Give the number of lines below that hold the string "NAND", and nothing more.

**Excerpted records**
◇ ◇ ◇ ◇ ◇

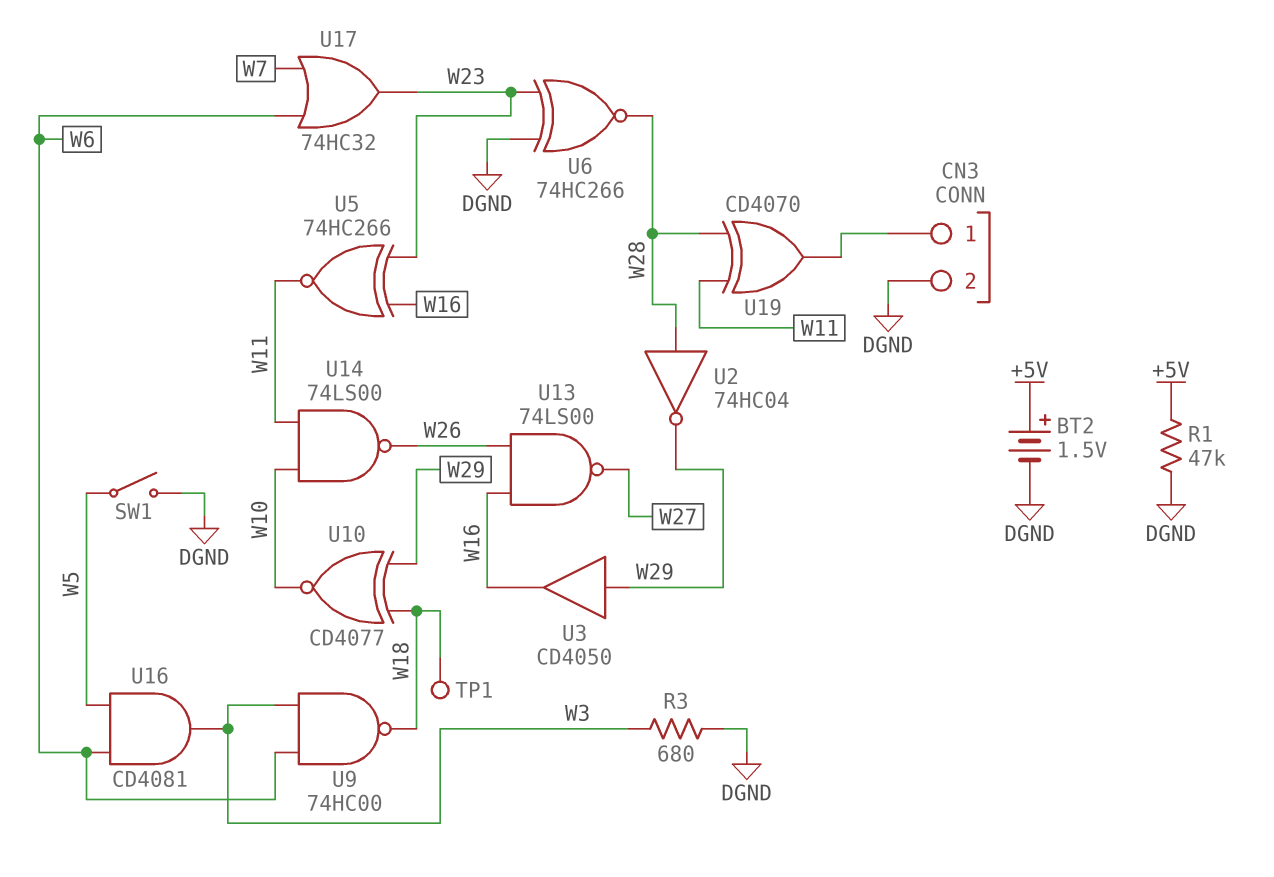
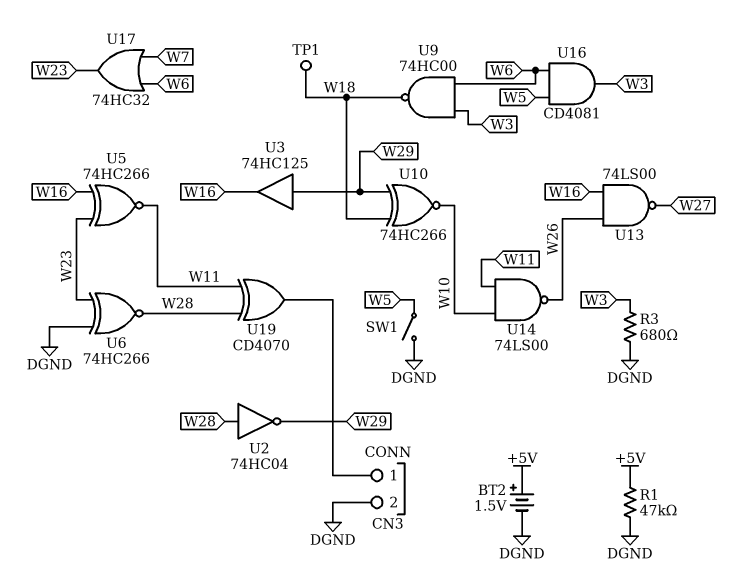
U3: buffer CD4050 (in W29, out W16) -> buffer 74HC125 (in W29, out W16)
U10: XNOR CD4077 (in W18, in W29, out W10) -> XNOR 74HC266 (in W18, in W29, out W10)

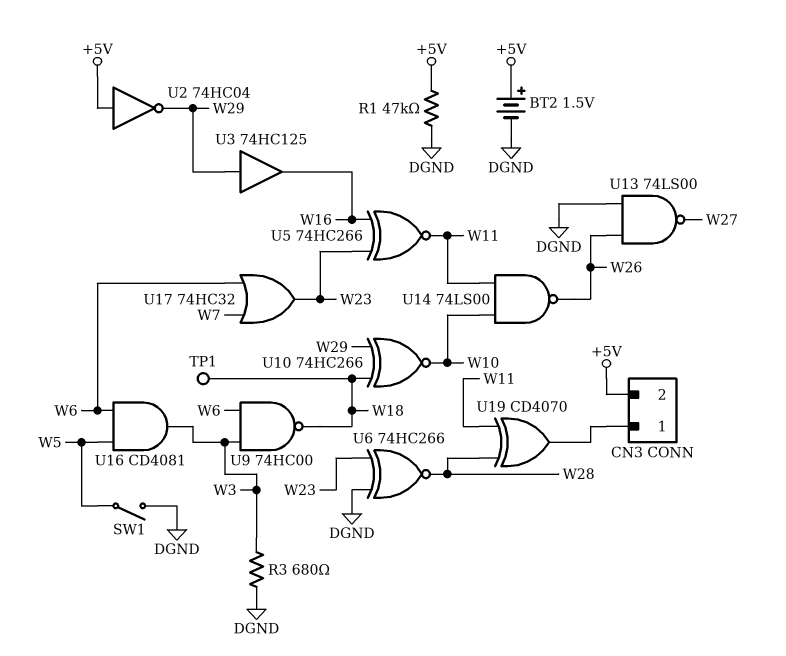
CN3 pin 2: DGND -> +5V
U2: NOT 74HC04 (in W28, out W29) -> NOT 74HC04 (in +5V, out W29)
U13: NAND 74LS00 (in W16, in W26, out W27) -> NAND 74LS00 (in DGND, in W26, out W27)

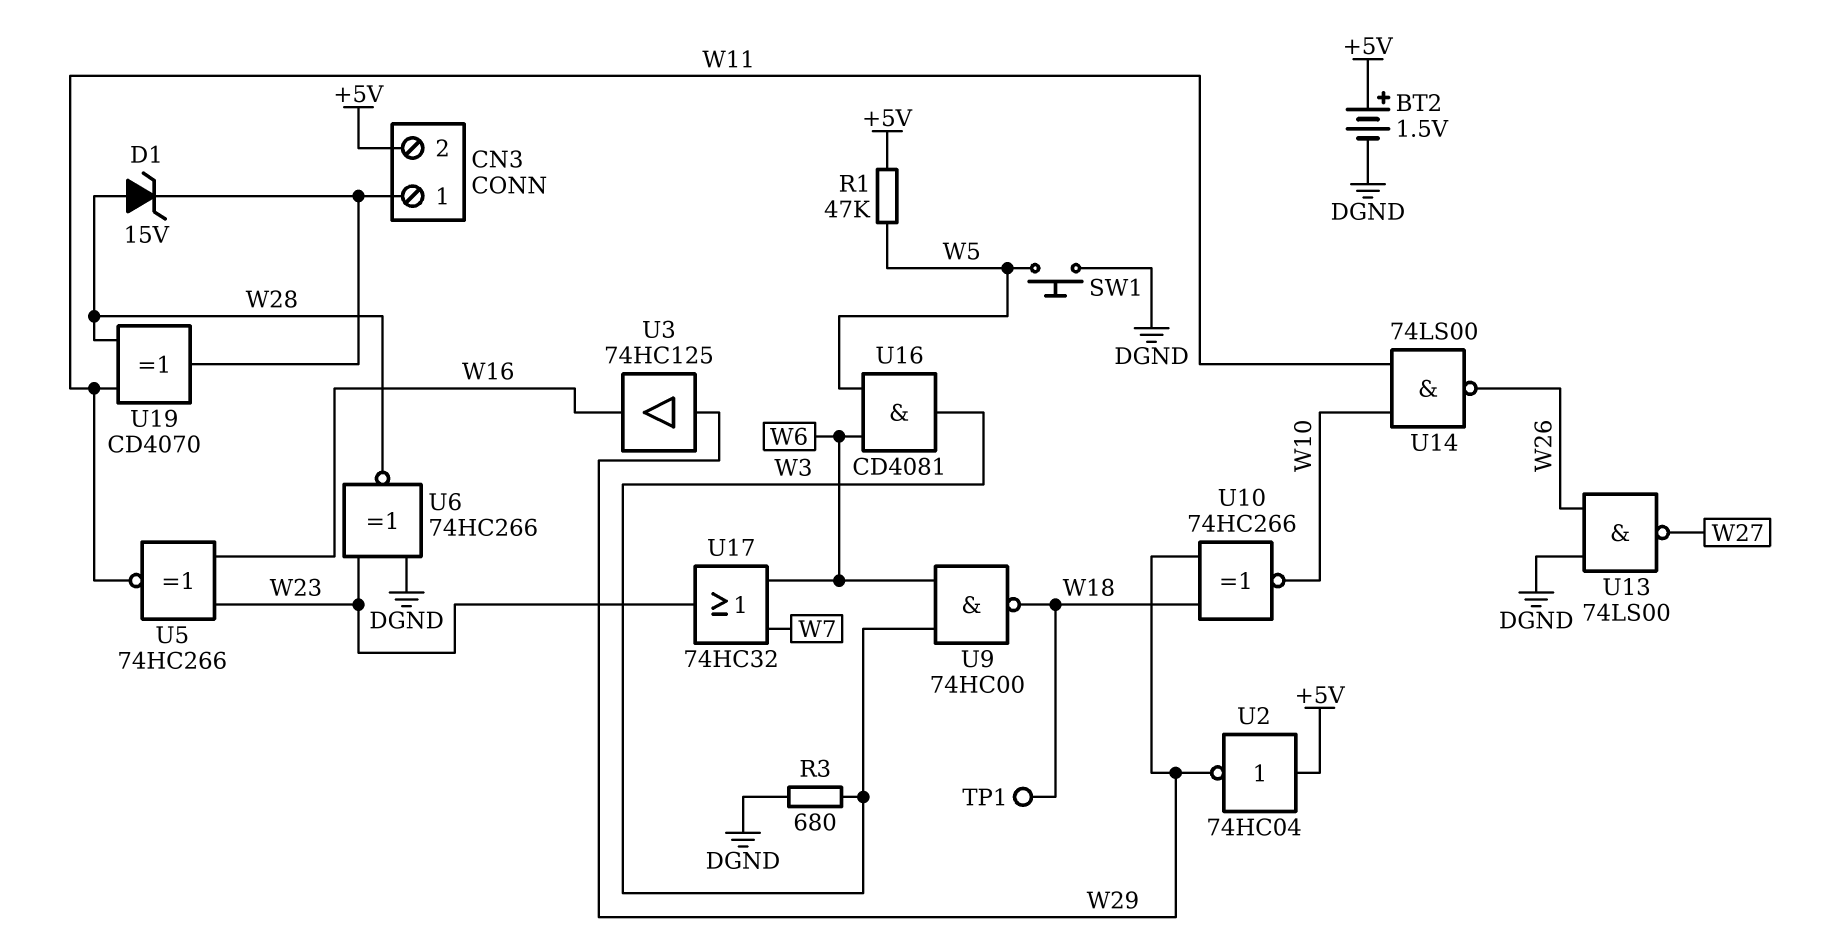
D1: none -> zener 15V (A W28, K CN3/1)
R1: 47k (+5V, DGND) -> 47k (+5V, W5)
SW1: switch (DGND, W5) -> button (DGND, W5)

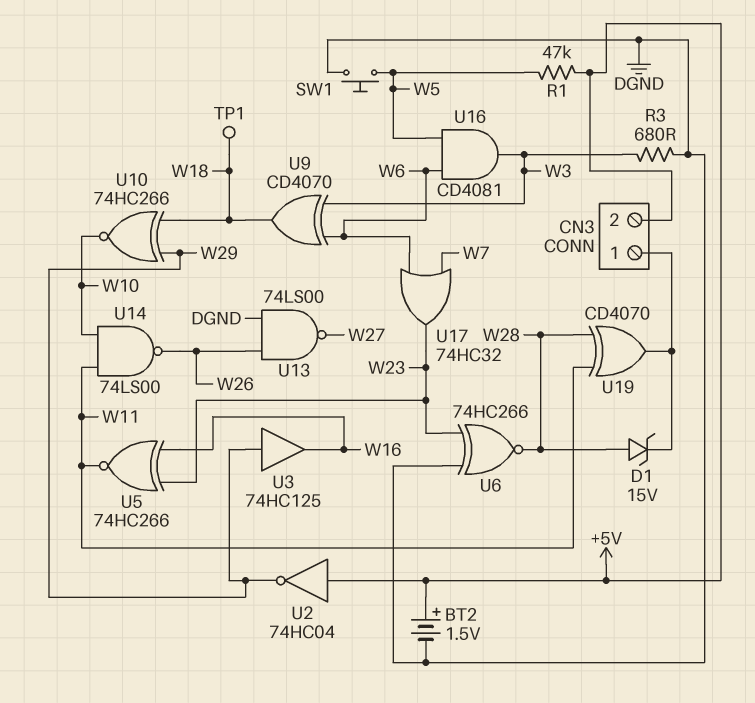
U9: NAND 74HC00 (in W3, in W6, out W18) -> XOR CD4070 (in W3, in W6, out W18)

◇ ◇ ◇ ◇ ◇

**Result below**
2